Nothing but the lines from the first line of the material below through the line that holds "widelec [pomarańczowy]" should be set down, exactly and with pictures left out.

● Information given
*-*-*
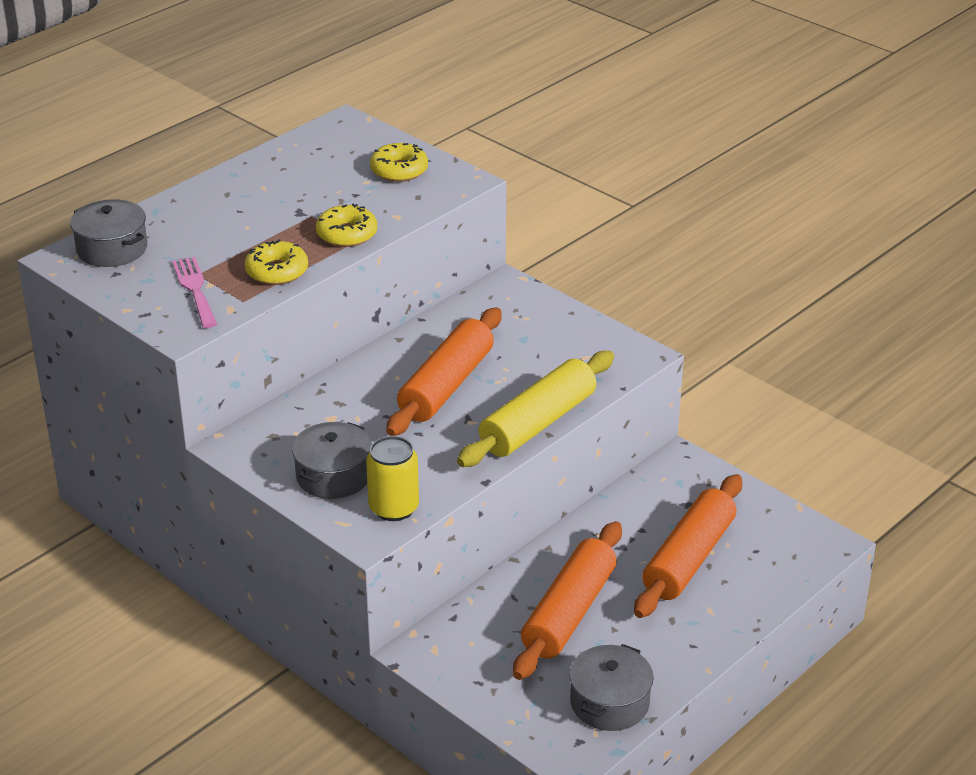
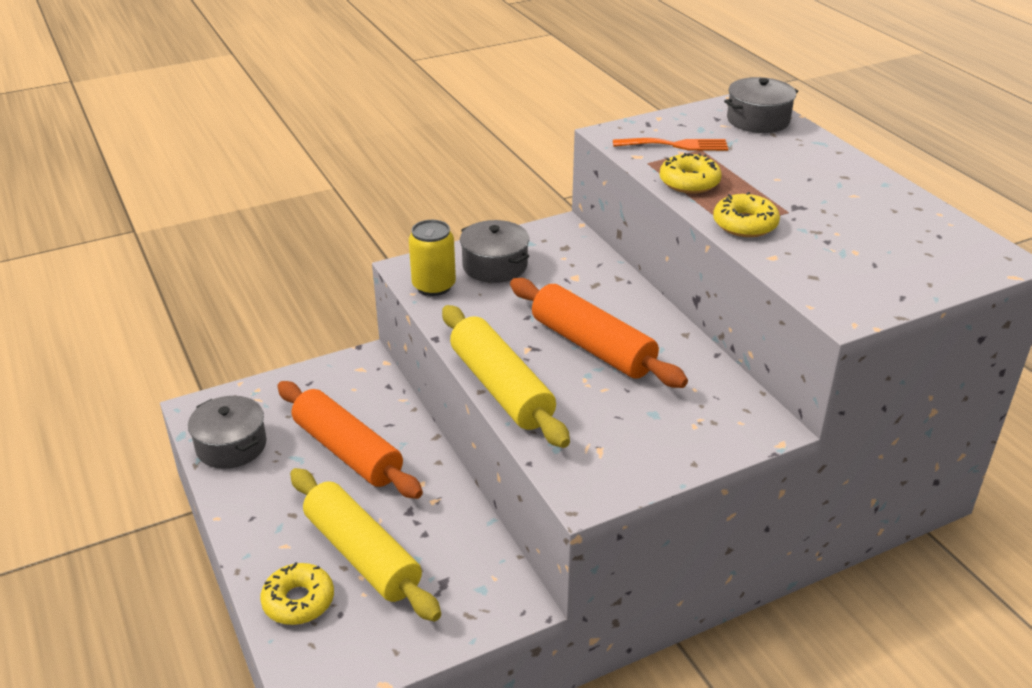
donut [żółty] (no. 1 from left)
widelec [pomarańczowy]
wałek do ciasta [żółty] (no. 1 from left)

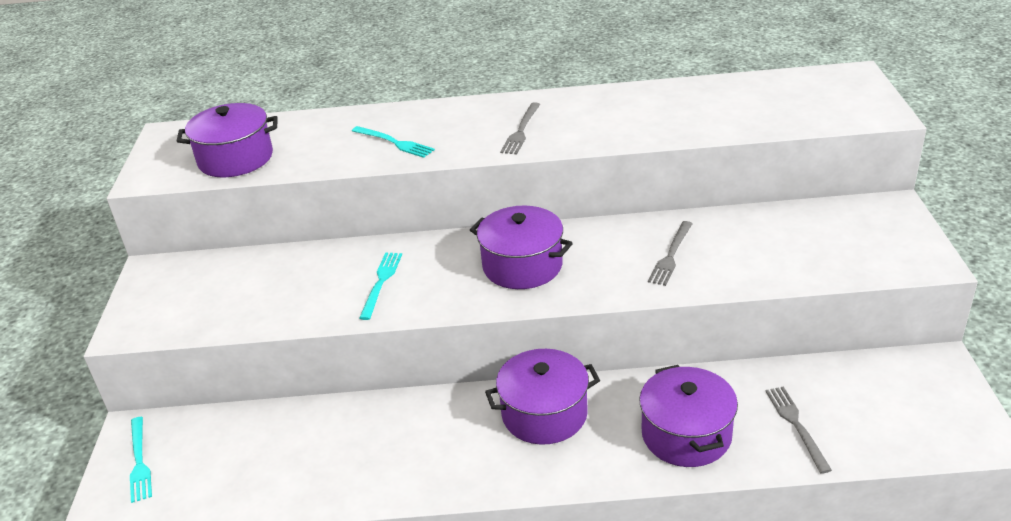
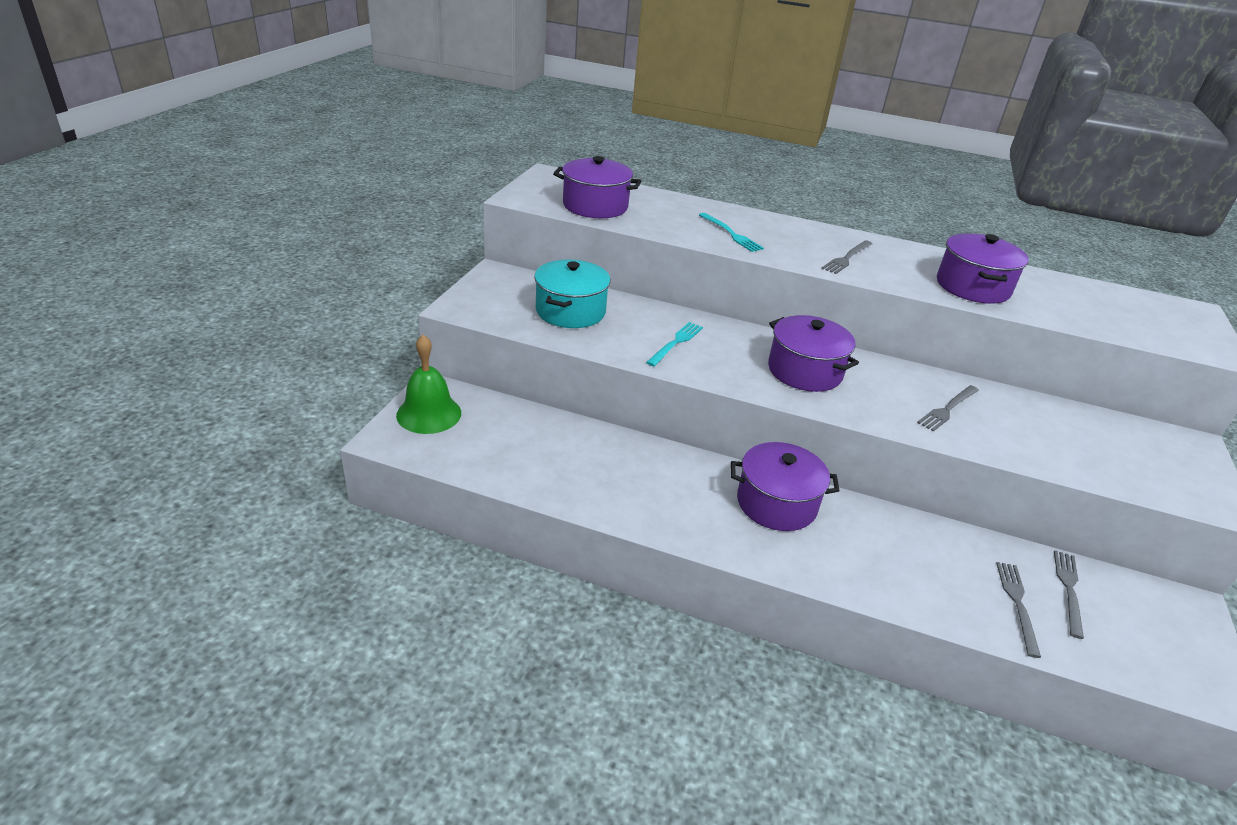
garnek [fioletowy] (no. 4 from left)
dzwonek [zielony]
garnek [turkusowy]
widelec [szary] (no. 4 from left)

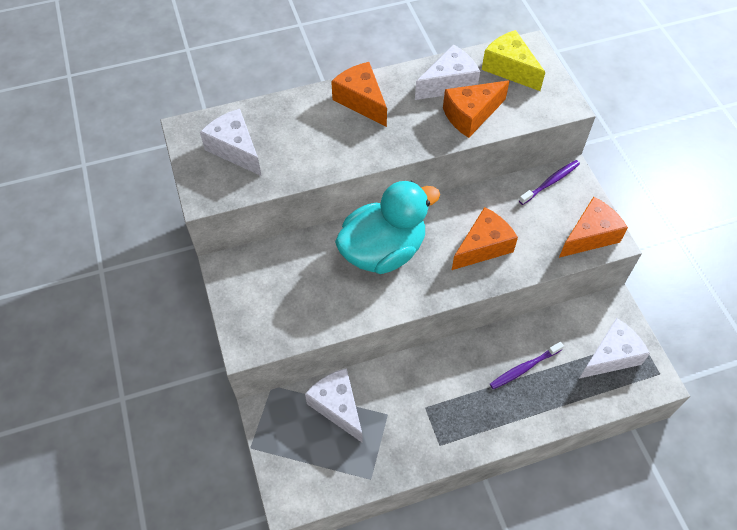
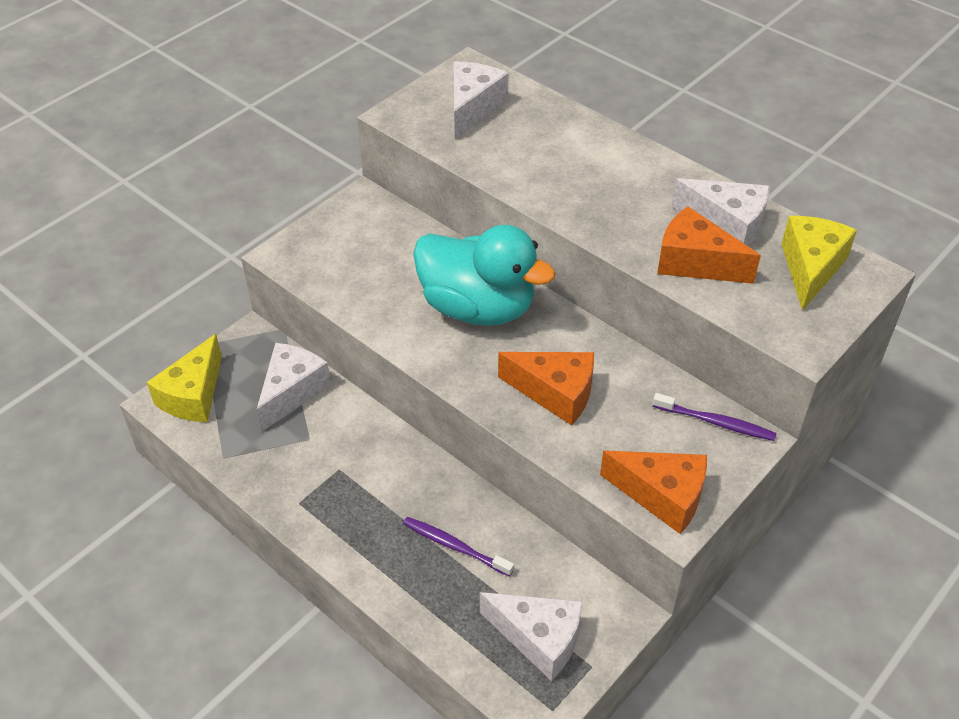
ser [pomarańczowy] (no. 1 from left in the first image)
ser [żółty] (no. 1 from left)

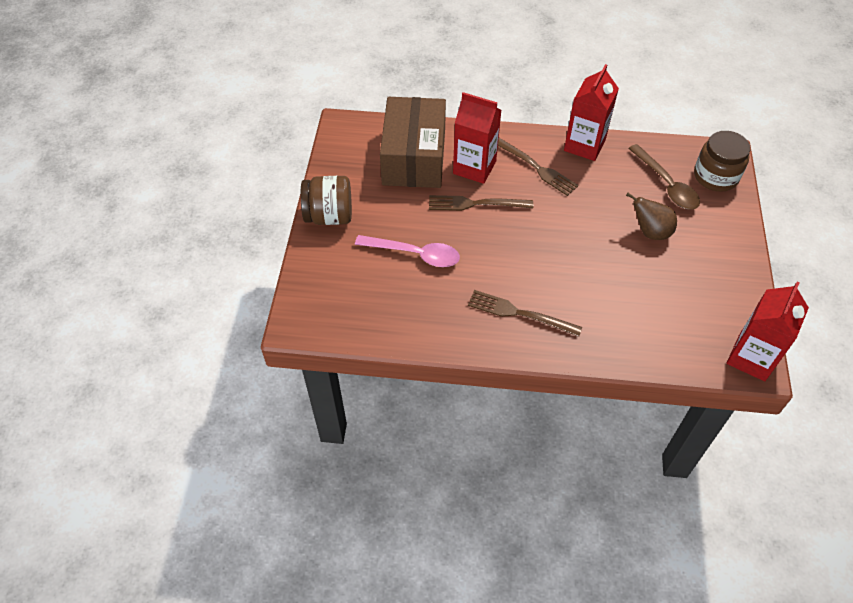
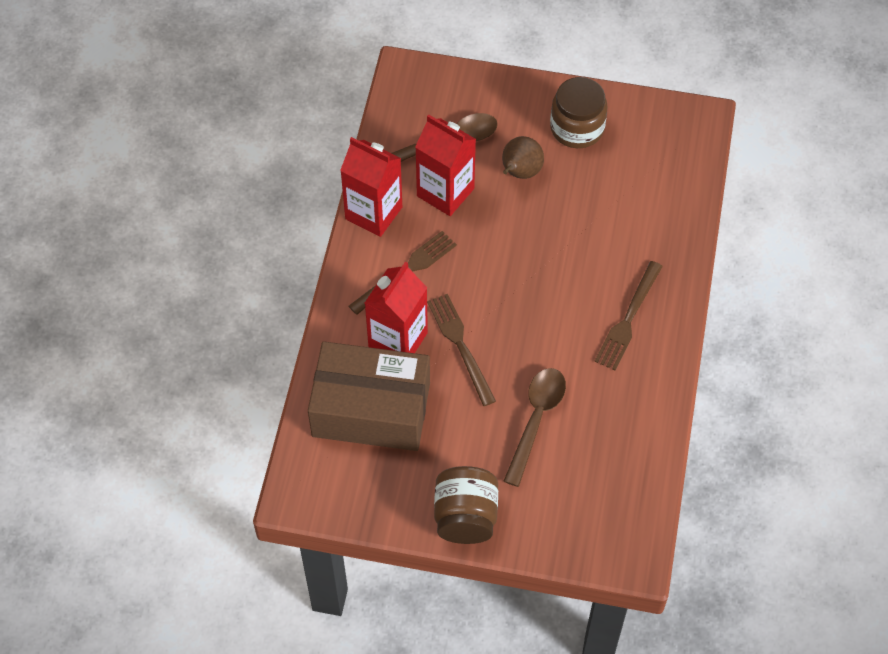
słoik [brązowy] (no. 2 from left)
widelec [brązowy] (no. 2 from left)
łyżka [brązowy] (no. 2 from left)
karton mleka [czerwony] (no. 3 from left)

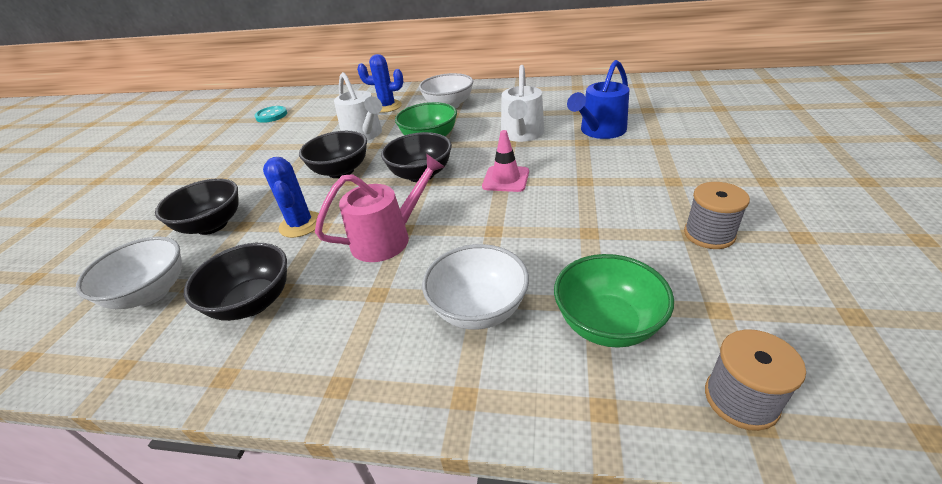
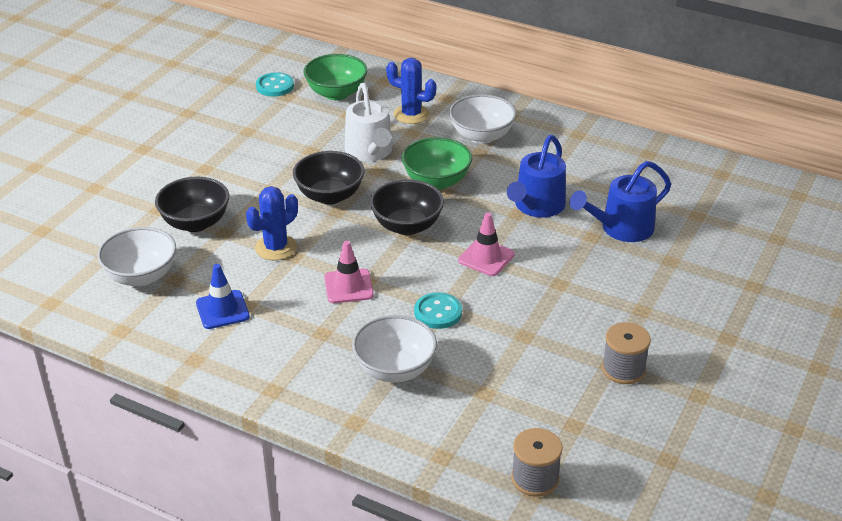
konewka [niebieski] (no. 1 from left)
pachołek [różowy] (no. 1 from left)
kaktus [niebieski] (no. 1 from left)
pachołek [niebieski]
miska [zielony] (no. 1 from left)
guzik [turkusowy] (no. 2 from left)

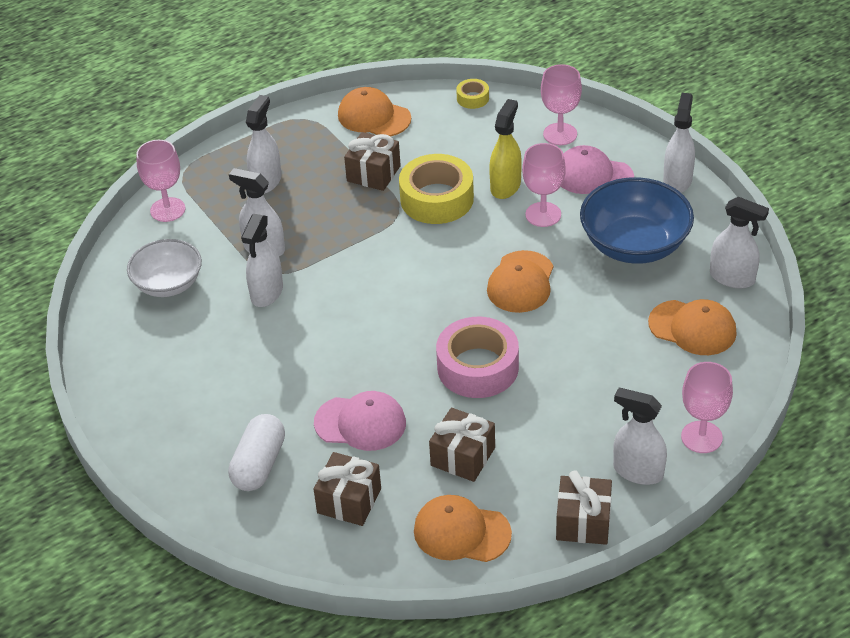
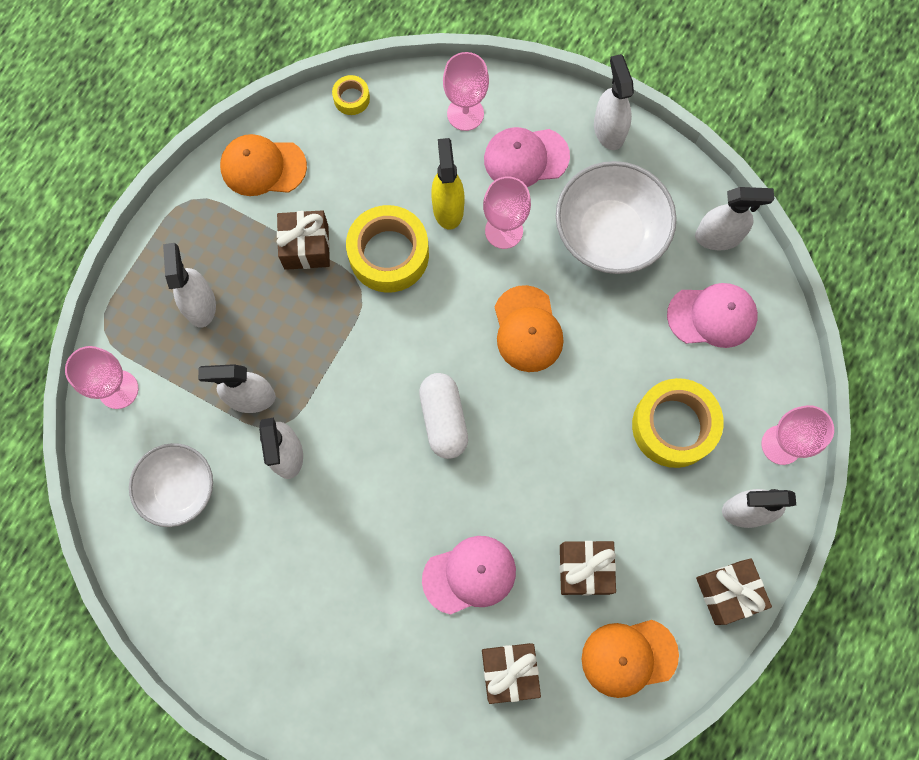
miska [biały] (no. 2 from left)
czapka [różowy] (no. 3 from left)
taśma klejąca [różowy]
kapsułka [biały]
taśma klejąca [żółty] (no. 3 from left)

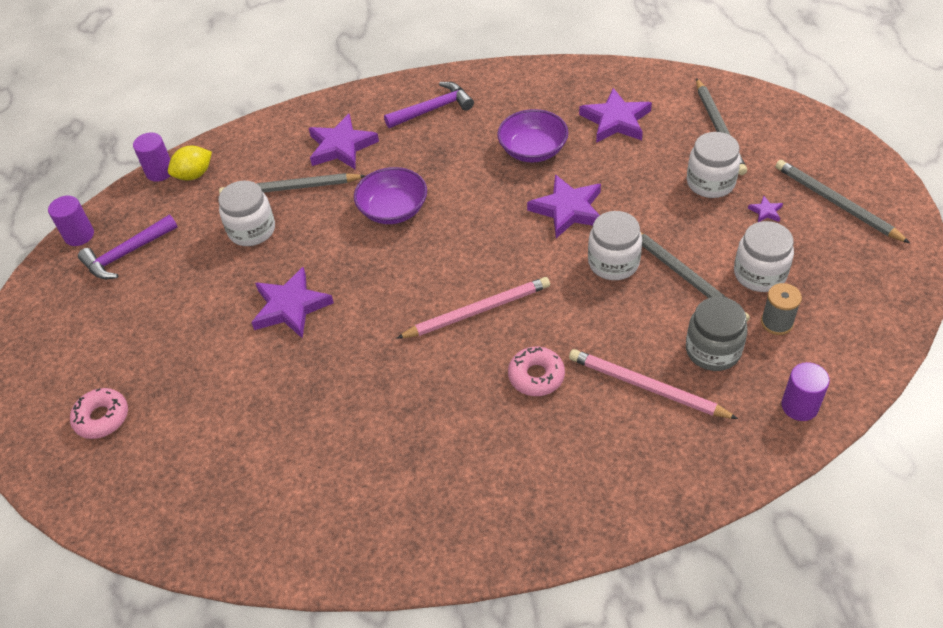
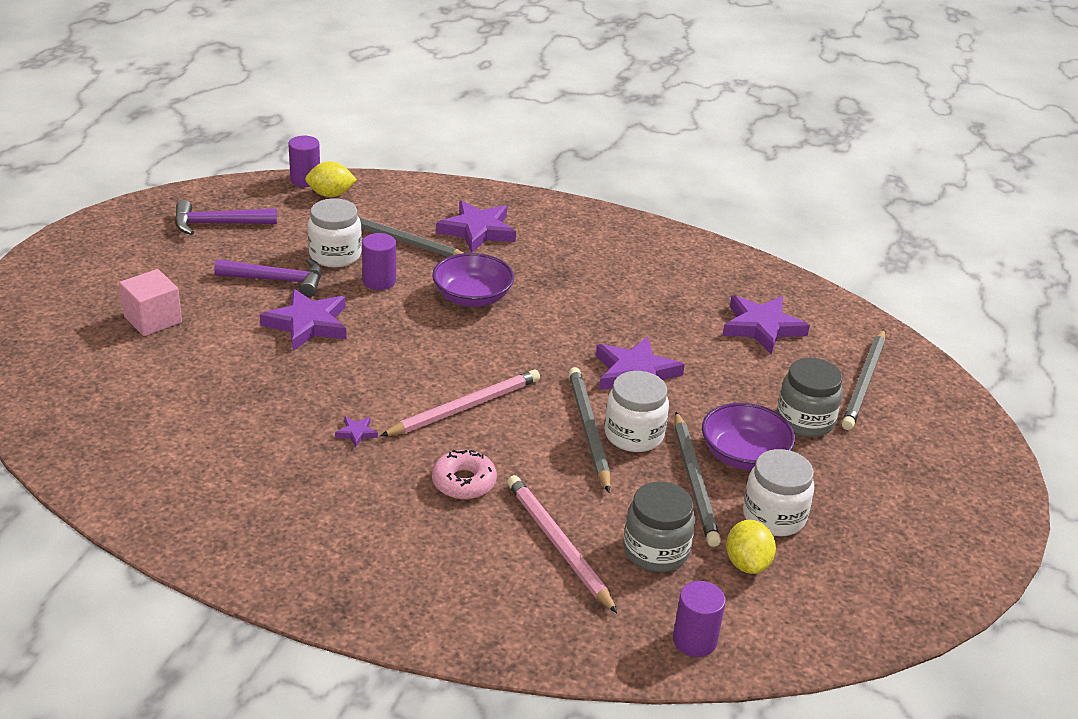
młotek [fioletowy] (no. 2 from left)
miska [fioletowy] (no. 2 from left)
słoik [szary] (no. 2 from left)
ołówek [szary] (no. 2 from left)
walec [fioletowy] (no. 2 from left)
gwiazda [fioletowy] (no. 2 from left)
ołówek [różowy] (no. 1 from left)
cytryna [żółty] (no. 2 from left)
donut [różowy] (no. 1 from left in the first image)
sześcian [różowy]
*-*-*
● Answer to this exercise
donut [żółty] (no. 1 from left)
widelec [pomarańczowy]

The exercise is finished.